• **Your assignment**
Find the line below that contains "yellow triangle: moved 4 px right". Transcribe it and every line after it exactly, adding nothing.
Start of Listed entries
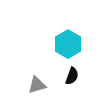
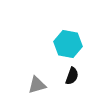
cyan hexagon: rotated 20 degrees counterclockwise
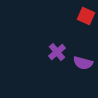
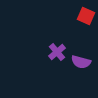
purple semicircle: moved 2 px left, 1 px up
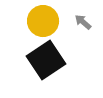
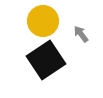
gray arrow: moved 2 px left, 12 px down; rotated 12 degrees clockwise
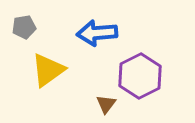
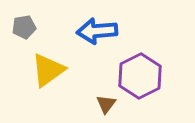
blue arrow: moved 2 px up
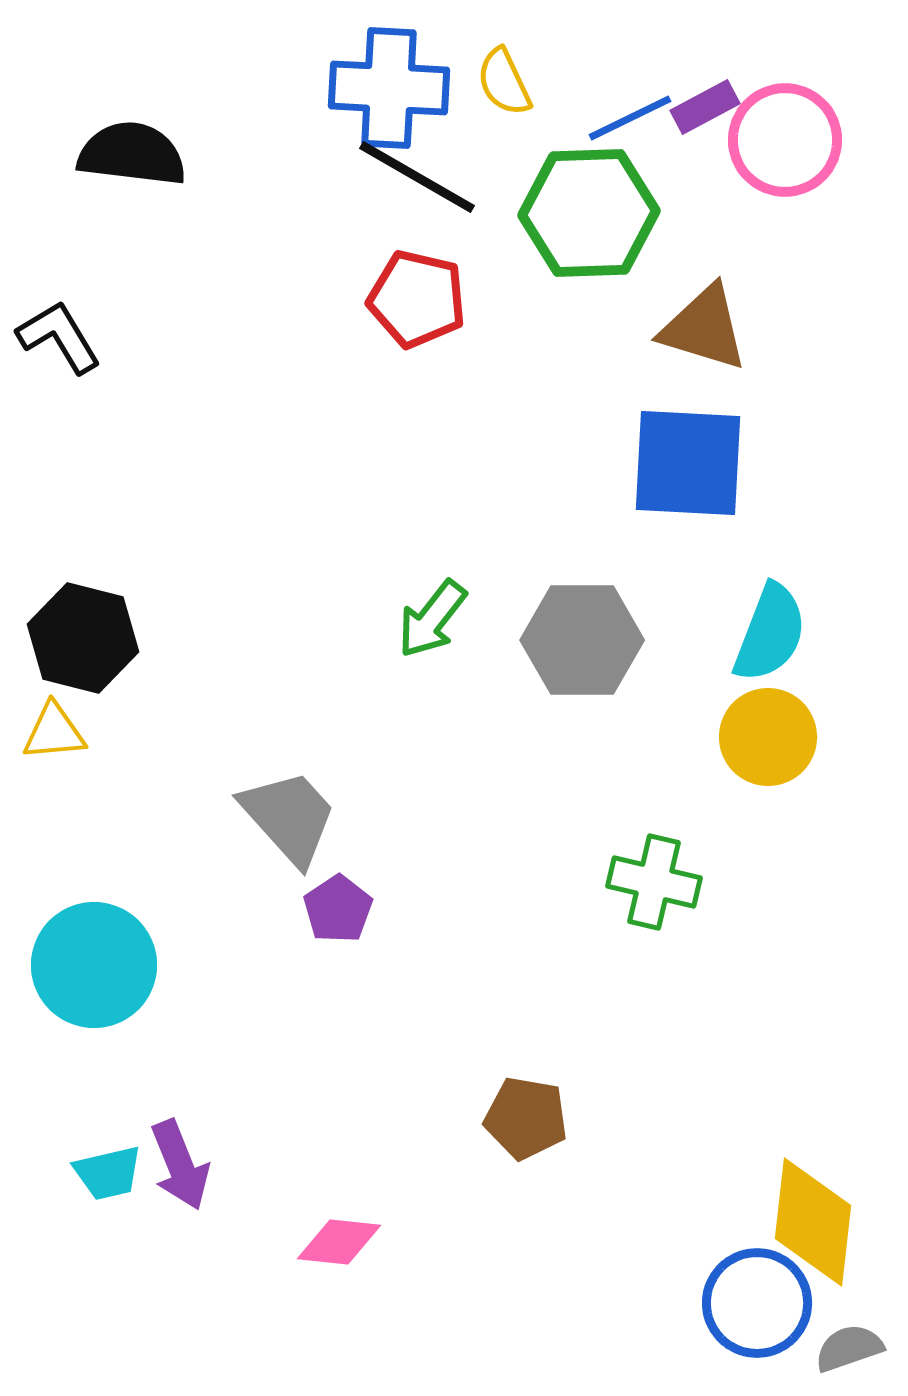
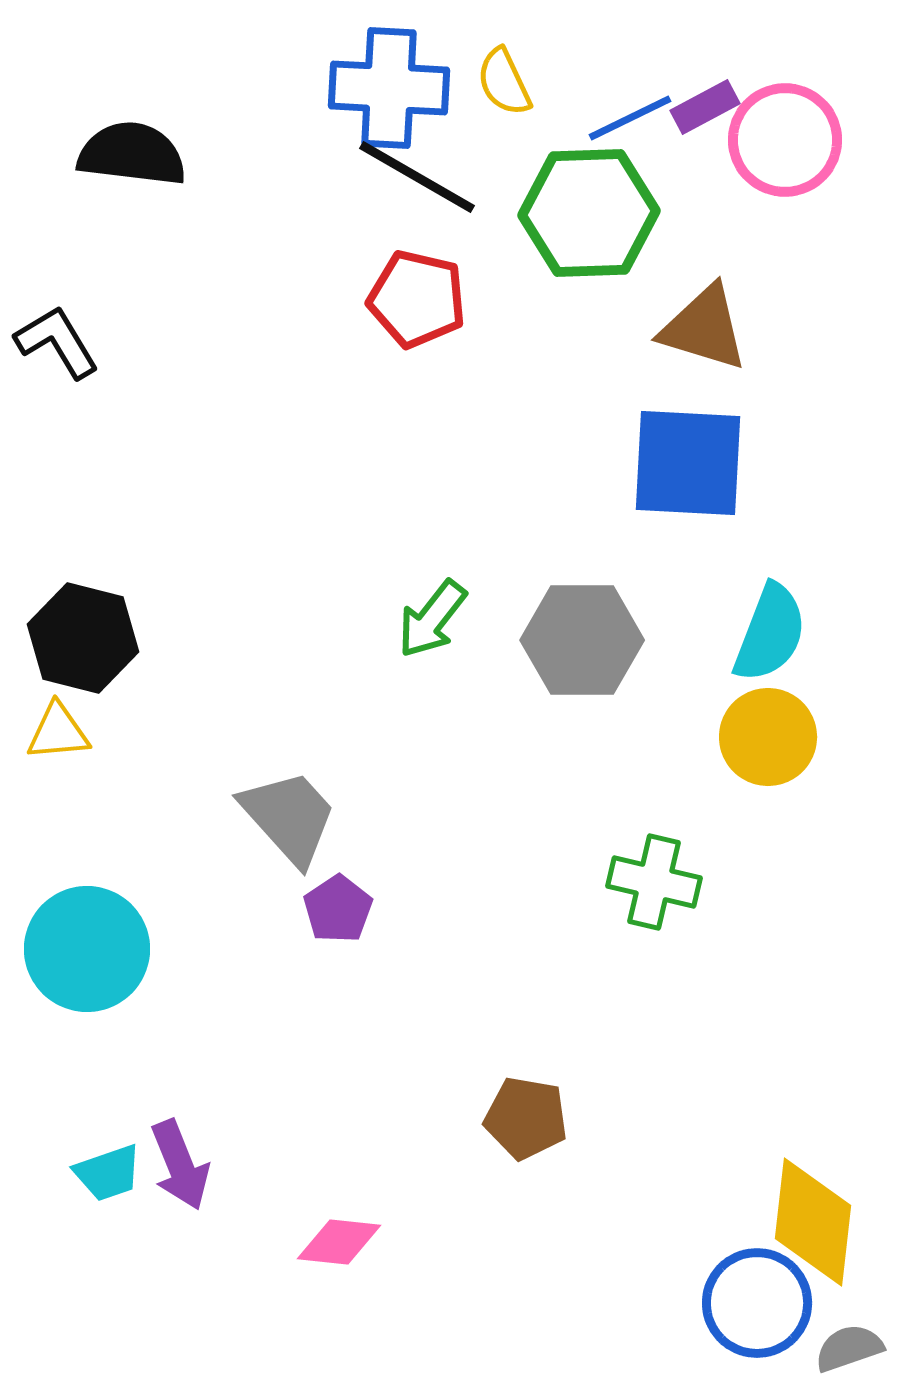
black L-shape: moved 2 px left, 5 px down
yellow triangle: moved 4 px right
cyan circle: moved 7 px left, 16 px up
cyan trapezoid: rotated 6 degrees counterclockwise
End of Listed entries
• **Solution to this exercise**
yellow triangle: moved 4 px right
cyan circle: moved 7 px left, 16 px up
cyan trapezoid: rotated 6 degrees counterclockwise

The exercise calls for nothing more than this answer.